**Your assignment:**
Find the lines in these entries that include the word "TRIG" and state how many there are, with no other words.

**Data for this exercise:**
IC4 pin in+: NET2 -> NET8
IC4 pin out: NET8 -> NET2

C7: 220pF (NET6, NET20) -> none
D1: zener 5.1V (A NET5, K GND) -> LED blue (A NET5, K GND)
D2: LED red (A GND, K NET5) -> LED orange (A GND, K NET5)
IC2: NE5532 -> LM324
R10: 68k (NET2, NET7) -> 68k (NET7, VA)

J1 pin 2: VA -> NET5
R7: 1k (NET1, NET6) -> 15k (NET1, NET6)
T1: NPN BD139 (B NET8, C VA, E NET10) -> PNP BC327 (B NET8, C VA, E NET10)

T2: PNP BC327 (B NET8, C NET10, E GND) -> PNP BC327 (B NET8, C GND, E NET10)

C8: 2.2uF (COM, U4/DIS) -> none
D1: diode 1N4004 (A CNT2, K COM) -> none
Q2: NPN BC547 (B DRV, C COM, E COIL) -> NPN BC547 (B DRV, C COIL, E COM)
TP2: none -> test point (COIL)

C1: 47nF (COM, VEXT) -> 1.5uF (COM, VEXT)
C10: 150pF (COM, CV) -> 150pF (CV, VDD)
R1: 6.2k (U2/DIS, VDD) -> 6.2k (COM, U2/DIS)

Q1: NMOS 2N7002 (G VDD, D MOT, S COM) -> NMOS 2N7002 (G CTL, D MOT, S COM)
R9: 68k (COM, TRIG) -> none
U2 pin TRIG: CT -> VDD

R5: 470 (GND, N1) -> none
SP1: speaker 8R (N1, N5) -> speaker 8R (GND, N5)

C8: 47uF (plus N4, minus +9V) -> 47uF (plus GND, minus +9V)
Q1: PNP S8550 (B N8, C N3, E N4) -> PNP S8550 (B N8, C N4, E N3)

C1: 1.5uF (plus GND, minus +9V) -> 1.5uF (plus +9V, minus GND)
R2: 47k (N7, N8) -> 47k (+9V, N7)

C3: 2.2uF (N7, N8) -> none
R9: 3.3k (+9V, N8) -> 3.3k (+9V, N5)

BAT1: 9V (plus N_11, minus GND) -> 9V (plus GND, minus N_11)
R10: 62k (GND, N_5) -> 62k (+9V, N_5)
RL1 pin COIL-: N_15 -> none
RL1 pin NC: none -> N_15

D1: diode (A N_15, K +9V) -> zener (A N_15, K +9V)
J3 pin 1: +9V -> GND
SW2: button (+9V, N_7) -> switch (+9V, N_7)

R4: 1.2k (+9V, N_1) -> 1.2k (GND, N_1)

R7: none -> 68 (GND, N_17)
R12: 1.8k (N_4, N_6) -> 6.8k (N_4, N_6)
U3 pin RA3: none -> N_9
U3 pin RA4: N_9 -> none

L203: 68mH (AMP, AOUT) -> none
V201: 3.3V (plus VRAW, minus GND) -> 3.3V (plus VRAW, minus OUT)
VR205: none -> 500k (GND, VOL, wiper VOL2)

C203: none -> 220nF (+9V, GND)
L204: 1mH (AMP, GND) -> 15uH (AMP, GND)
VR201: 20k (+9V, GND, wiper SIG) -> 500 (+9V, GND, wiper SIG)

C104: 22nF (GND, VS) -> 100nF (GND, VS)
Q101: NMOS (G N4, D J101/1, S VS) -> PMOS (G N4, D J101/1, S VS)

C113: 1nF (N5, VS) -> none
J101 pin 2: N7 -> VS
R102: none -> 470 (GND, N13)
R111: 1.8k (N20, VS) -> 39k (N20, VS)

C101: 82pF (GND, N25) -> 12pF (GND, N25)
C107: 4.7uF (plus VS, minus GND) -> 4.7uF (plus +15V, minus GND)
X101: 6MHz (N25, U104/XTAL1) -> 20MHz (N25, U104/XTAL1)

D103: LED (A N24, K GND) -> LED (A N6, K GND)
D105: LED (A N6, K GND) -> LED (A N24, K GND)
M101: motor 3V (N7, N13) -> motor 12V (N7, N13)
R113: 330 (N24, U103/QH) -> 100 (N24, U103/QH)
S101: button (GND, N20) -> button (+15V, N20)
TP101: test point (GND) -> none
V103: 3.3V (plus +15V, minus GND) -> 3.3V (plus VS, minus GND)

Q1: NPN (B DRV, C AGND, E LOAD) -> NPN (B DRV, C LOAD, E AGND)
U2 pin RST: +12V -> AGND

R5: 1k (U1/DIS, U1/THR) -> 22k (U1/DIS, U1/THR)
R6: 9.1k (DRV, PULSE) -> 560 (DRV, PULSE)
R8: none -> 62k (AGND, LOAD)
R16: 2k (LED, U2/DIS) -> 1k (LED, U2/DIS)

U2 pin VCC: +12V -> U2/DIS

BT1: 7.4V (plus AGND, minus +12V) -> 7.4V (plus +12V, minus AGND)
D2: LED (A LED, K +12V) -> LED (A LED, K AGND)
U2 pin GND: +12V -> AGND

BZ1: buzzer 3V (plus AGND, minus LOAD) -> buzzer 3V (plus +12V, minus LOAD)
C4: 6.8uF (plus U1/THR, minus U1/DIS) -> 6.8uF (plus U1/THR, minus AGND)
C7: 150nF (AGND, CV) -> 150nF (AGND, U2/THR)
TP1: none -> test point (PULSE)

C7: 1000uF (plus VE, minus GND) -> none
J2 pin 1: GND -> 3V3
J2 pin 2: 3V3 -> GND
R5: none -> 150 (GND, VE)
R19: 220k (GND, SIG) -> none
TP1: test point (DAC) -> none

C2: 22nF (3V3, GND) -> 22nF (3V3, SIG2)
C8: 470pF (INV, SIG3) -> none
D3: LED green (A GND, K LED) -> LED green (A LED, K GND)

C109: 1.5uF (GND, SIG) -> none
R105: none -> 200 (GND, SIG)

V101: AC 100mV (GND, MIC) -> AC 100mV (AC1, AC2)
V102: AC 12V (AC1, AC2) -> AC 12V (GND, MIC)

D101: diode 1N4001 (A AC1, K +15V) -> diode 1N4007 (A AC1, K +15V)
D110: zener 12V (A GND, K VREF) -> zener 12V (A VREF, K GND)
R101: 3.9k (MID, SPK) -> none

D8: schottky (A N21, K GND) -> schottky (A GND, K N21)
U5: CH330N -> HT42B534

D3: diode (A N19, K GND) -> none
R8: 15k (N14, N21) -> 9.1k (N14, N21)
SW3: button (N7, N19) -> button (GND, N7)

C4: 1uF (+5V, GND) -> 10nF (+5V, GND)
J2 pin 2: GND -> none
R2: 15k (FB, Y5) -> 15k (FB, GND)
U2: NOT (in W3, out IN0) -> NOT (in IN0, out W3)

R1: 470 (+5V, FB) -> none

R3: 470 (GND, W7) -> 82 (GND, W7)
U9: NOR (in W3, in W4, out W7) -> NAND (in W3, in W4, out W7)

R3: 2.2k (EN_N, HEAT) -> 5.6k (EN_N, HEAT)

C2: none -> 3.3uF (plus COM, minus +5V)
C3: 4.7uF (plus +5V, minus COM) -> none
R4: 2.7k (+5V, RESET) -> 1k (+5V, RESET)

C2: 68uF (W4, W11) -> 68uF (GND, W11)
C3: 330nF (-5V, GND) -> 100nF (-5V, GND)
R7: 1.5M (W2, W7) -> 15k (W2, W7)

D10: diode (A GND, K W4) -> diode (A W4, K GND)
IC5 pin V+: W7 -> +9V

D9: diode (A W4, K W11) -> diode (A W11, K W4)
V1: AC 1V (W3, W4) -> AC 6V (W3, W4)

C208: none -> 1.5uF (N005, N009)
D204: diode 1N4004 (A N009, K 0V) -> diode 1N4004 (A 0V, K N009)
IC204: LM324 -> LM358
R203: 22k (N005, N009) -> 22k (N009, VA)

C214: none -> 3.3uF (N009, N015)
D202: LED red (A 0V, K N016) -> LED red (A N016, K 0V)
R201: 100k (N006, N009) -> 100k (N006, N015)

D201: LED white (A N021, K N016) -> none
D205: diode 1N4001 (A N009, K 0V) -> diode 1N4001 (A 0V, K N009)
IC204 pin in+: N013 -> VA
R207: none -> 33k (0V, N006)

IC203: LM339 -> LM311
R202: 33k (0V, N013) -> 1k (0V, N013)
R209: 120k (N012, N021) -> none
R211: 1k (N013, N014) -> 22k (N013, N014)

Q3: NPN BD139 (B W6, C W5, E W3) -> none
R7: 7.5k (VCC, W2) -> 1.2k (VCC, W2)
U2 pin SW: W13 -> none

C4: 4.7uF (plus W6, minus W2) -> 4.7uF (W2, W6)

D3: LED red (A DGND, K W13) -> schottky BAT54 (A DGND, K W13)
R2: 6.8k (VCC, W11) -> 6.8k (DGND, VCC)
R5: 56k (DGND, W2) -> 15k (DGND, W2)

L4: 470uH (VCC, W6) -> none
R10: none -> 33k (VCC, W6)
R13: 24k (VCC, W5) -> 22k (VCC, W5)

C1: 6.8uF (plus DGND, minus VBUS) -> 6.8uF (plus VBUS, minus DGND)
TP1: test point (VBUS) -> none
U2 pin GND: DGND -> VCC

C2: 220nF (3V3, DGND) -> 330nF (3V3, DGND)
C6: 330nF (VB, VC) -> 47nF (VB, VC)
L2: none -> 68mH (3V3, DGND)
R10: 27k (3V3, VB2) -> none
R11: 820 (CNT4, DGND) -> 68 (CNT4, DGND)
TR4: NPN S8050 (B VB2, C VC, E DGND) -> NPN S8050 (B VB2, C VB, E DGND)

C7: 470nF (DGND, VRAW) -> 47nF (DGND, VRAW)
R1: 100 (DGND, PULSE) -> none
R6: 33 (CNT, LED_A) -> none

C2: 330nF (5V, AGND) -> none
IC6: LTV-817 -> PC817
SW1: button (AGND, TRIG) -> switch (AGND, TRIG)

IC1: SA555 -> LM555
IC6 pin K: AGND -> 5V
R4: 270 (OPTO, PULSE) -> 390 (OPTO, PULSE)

**Task output:**
3